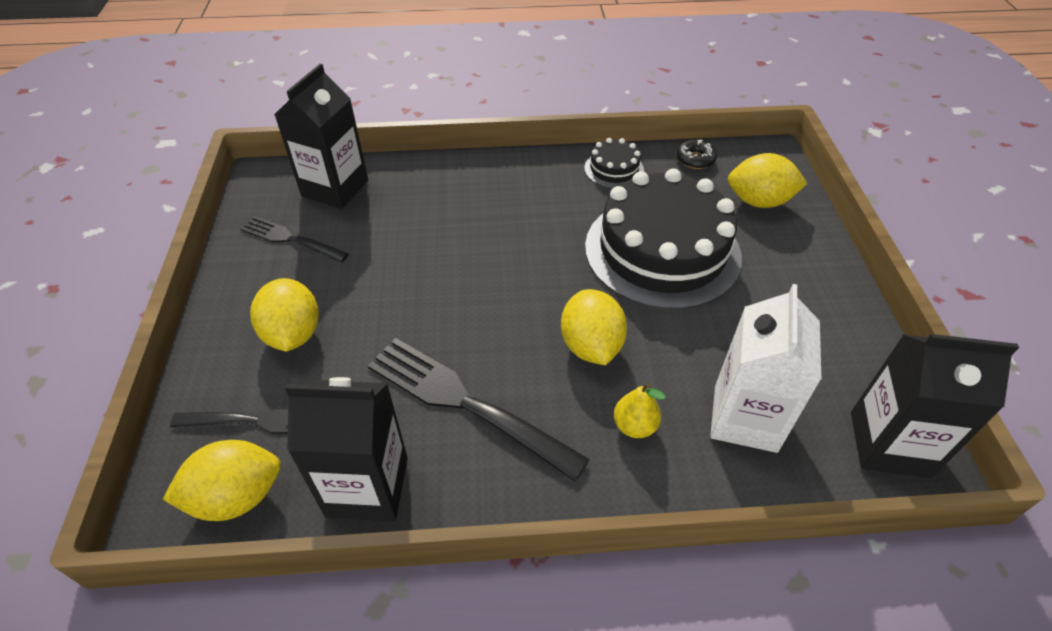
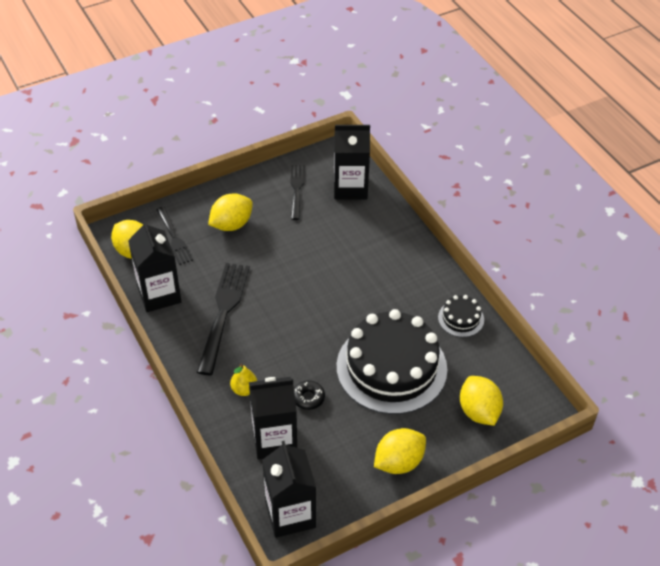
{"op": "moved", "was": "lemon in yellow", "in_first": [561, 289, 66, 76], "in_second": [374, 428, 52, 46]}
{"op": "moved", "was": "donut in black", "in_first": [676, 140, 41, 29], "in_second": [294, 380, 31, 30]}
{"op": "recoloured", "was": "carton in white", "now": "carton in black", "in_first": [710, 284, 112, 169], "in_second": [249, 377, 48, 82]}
...
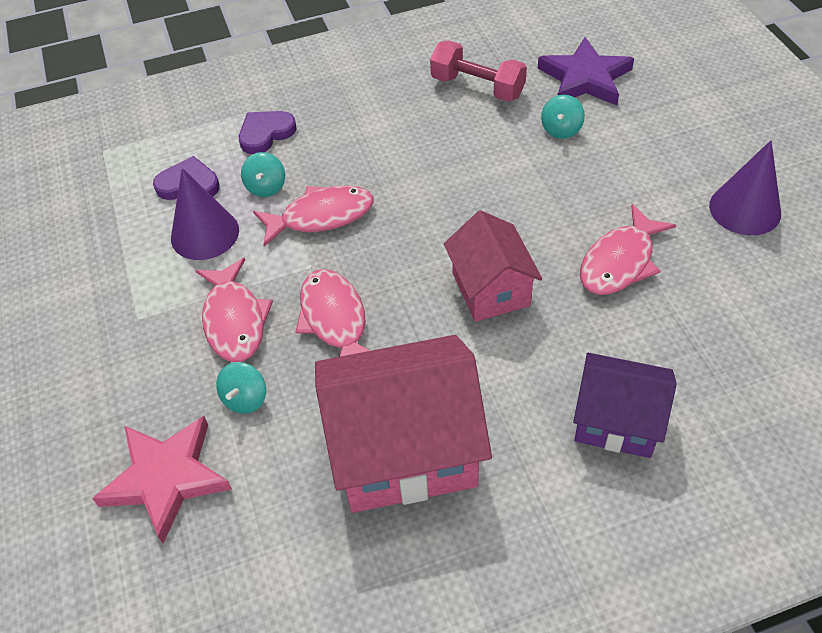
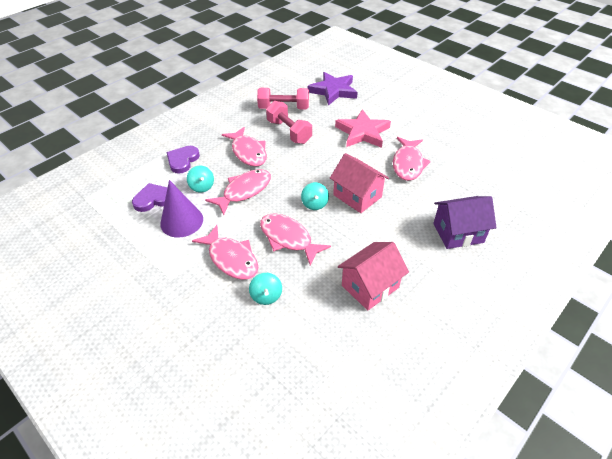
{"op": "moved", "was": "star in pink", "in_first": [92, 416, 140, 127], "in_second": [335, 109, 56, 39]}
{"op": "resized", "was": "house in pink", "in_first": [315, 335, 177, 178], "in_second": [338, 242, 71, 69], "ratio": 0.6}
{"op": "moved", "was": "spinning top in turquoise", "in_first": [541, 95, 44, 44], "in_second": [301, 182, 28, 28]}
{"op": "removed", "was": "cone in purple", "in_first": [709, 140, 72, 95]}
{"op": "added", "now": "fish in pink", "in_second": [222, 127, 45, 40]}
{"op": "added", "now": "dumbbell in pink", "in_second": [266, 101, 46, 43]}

=== What to do ===
What is the number of lines in the listing that include "added"? Answer with that number only.

=== Response area ===
2